Listed entries:

------

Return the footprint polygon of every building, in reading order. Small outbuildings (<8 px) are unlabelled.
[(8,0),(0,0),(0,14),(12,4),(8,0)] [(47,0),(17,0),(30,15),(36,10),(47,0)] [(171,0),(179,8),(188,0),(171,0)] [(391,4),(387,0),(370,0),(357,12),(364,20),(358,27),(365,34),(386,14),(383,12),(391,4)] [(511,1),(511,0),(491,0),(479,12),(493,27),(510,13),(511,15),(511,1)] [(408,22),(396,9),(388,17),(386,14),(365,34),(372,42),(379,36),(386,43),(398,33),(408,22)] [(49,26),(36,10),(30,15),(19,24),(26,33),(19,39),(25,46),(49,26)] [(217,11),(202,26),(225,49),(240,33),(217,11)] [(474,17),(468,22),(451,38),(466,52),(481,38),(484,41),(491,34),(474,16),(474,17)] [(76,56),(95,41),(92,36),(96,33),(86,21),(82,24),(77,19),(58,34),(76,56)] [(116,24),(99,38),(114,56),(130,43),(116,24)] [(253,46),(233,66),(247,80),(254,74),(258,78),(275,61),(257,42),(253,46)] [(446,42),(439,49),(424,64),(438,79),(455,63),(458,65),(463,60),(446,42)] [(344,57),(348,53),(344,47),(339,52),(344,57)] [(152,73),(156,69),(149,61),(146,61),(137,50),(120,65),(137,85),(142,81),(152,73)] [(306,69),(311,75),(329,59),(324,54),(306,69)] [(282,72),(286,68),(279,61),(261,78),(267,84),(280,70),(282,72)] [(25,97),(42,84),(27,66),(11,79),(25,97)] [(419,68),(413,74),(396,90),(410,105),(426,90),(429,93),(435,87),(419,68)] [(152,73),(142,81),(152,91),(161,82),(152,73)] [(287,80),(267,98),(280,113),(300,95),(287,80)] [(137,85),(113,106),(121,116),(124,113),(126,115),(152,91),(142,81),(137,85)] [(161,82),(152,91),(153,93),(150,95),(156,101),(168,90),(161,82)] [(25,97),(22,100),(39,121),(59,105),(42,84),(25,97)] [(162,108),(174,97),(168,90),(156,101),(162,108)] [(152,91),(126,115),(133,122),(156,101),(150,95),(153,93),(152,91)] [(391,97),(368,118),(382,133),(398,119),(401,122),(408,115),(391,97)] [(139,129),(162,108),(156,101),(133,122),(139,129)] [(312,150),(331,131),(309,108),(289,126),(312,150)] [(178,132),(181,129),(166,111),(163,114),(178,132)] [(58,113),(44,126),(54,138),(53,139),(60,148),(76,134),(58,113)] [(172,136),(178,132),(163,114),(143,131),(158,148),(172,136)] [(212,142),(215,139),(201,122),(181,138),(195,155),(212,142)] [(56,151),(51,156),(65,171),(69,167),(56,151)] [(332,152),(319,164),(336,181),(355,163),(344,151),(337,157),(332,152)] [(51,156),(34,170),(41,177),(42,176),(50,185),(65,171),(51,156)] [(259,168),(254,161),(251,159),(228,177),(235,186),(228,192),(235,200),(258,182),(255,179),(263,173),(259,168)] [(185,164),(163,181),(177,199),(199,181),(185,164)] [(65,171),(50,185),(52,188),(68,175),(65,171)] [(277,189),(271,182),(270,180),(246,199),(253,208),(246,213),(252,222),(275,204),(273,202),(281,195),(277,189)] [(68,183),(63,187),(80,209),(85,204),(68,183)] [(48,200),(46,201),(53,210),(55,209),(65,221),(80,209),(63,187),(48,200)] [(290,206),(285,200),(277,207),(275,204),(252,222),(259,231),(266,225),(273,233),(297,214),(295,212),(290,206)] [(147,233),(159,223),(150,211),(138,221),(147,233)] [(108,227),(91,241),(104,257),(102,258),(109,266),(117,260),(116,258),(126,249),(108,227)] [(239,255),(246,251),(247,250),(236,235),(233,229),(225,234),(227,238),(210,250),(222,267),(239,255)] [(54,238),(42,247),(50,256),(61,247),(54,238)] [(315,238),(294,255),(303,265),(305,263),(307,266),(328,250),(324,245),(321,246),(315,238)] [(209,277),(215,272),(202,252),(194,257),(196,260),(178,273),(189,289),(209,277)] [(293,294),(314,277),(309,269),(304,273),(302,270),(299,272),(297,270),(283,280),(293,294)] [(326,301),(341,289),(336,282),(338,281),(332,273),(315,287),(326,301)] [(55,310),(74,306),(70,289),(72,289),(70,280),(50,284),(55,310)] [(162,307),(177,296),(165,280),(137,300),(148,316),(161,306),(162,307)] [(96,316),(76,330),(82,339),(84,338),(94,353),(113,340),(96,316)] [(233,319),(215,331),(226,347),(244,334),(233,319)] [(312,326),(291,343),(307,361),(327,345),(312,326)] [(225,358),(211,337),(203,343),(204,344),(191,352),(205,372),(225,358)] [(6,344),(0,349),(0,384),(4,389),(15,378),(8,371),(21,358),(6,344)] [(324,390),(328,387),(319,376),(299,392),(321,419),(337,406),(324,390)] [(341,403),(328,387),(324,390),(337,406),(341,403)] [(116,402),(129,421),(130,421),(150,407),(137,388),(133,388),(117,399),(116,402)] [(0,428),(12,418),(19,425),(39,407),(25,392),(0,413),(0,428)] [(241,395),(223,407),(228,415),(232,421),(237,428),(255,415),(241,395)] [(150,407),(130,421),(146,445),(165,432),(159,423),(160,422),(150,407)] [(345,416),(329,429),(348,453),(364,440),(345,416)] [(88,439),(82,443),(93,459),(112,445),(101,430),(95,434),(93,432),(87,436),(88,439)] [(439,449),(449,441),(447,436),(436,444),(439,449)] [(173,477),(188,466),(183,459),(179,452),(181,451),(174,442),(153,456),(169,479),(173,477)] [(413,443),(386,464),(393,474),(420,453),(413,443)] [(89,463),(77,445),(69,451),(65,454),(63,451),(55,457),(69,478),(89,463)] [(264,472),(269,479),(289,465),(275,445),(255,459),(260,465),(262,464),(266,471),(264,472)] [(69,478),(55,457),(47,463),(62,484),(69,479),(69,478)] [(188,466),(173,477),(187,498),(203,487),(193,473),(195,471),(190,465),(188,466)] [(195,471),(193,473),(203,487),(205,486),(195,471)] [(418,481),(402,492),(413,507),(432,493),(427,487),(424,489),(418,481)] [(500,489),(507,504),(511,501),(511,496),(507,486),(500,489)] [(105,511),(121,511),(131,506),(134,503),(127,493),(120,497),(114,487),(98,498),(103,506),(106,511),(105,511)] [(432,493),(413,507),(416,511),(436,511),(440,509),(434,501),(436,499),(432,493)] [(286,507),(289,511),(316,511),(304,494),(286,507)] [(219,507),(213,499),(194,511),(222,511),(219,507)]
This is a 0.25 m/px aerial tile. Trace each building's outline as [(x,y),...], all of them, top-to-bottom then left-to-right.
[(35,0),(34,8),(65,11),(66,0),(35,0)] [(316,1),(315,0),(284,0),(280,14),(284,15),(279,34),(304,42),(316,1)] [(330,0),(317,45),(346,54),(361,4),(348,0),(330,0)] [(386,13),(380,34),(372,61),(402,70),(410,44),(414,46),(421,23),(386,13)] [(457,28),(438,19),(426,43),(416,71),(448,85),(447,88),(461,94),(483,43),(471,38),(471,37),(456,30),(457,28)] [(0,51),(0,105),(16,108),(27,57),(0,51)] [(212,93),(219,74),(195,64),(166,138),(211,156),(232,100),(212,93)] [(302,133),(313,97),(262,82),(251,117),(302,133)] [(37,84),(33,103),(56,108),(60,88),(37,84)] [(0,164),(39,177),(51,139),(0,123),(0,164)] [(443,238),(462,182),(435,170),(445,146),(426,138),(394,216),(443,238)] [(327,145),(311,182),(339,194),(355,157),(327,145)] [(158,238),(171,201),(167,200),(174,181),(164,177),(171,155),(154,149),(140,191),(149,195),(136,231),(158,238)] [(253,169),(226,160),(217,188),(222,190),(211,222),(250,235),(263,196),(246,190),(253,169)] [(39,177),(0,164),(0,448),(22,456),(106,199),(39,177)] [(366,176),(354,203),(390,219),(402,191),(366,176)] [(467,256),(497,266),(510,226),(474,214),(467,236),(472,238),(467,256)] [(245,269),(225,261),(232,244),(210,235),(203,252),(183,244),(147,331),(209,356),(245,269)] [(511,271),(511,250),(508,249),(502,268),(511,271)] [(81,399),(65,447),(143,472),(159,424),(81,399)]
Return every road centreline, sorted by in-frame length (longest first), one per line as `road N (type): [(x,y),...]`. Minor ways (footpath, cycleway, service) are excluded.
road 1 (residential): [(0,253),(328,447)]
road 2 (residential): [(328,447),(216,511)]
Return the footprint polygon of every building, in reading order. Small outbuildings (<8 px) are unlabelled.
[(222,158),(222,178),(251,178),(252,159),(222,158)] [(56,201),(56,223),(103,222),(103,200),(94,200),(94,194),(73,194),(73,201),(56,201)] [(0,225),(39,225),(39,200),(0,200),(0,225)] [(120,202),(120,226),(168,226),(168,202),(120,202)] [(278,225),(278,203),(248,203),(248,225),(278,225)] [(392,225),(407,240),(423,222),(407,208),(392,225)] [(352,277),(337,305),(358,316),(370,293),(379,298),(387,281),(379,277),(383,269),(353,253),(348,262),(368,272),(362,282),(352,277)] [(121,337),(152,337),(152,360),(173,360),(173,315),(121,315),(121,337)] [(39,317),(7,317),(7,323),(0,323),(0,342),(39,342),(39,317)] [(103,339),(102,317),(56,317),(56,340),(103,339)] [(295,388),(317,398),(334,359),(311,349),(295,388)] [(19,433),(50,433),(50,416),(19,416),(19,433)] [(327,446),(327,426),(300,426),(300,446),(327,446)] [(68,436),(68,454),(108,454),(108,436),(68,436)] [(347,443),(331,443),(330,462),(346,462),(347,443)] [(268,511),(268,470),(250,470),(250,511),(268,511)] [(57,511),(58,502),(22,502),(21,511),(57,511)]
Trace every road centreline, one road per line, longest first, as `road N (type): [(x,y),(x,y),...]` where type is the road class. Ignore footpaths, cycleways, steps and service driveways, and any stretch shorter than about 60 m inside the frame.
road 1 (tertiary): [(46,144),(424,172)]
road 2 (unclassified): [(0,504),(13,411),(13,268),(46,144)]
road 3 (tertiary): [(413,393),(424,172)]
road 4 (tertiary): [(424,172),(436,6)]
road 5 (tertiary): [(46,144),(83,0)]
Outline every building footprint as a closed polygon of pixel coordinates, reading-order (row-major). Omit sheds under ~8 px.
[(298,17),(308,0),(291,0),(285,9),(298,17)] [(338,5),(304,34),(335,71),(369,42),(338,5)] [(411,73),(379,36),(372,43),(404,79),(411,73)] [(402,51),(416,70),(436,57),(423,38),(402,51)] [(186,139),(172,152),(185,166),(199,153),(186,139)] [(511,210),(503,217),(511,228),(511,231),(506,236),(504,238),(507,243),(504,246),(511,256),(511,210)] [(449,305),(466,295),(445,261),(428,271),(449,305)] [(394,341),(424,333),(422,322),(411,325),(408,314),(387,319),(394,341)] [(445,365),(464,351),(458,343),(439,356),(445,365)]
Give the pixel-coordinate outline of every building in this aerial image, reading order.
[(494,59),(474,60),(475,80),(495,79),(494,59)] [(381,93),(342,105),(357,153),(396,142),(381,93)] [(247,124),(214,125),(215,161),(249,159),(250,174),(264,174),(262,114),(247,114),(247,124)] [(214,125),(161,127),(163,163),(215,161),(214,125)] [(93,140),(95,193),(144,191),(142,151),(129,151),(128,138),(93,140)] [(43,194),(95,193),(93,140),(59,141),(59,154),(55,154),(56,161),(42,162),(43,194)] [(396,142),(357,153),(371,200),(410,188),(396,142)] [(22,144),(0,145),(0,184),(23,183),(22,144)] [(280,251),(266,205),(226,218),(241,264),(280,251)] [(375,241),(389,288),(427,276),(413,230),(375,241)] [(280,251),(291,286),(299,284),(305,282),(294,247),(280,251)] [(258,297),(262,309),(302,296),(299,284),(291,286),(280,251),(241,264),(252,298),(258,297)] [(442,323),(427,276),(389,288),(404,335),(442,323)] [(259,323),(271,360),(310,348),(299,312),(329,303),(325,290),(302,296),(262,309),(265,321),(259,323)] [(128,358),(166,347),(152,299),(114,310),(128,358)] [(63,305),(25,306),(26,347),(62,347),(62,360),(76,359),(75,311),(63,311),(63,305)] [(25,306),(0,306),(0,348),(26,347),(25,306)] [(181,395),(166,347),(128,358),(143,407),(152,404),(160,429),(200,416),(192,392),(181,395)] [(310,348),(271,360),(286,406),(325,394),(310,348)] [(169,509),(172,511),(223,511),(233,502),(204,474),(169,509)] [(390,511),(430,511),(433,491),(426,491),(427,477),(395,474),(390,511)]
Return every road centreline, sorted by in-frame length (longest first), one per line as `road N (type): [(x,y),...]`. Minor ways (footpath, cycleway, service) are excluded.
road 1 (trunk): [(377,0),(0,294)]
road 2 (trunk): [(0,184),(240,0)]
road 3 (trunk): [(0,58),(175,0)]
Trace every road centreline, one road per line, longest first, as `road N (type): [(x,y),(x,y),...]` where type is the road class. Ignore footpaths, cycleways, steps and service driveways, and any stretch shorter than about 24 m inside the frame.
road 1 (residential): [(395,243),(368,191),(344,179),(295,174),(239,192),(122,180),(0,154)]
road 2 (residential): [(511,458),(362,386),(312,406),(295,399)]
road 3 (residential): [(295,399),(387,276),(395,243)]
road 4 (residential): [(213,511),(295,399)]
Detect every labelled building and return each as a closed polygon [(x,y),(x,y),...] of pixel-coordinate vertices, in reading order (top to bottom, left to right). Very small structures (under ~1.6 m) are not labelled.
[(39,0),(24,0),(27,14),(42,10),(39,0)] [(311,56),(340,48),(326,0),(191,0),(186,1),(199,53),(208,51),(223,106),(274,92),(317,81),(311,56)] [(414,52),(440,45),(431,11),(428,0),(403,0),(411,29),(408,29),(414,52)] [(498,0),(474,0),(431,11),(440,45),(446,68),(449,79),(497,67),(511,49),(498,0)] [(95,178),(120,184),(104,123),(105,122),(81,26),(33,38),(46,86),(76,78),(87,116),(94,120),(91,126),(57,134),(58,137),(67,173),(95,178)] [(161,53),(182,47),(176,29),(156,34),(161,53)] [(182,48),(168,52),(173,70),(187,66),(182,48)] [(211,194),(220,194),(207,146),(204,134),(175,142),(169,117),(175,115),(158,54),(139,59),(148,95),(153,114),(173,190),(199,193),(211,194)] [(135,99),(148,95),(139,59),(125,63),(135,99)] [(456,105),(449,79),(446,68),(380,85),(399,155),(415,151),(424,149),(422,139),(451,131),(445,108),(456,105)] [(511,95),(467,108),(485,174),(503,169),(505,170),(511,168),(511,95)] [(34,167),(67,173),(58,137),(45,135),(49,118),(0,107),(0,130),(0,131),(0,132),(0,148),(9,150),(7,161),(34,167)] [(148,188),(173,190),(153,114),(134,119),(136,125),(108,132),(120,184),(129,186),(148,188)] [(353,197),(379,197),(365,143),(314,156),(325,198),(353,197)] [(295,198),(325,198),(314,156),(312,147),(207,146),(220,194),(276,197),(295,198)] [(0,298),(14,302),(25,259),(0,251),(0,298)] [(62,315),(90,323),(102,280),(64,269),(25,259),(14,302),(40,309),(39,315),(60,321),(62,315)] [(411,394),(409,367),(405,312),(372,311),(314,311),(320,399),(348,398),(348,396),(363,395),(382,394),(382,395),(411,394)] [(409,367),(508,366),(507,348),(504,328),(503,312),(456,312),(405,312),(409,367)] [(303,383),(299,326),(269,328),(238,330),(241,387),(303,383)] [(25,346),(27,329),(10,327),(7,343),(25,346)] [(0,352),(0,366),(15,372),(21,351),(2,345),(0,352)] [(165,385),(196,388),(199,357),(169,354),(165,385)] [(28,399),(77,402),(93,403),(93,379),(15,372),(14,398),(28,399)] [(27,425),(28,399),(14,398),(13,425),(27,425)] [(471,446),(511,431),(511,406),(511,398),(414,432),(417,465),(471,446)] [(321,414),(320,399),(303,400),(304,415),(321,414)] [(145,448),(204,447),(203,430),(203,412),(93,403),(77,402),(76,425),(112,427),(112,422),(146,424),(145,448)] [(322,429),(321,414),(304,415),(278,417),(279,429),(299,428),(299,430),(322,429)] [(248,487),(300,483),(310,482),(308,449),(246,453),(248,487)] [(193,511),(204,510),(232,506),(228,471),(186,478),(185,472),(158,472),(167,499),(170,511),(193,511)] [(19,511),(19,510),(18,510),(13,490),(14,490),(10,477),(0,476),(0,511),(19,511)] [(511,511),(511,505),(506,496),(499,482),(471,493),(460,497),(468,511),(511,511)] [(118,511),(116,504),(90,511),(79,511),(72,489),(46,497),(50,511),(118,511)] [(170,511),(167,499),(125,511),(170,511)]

------

What the exercise asks: Please pick out every line of the records above that contains the word "Trace" and copy each one in full.

Worked answer:
This is a 0.25 m/px aerial tile. Trace each building's outline as [(x,y),...], all of them, top-to-bottom then left-to-right.
Trace every road centreline, one road per line, longest first, as `road N (type): [(x,y),(x,y),...]` where type is the road class. Ignore footpaths, cycleways, steps and service driveways, and any stretch shorter than about 60 m inside the frame.
Trace every road centreline, one road per line, longest first, as `road N (type): [(x,y),(x,y),...]` where type is the road class. Ignore footpaths, cycleways, steps and service driveways, and any stretch shorter than about 24 m inside the frame.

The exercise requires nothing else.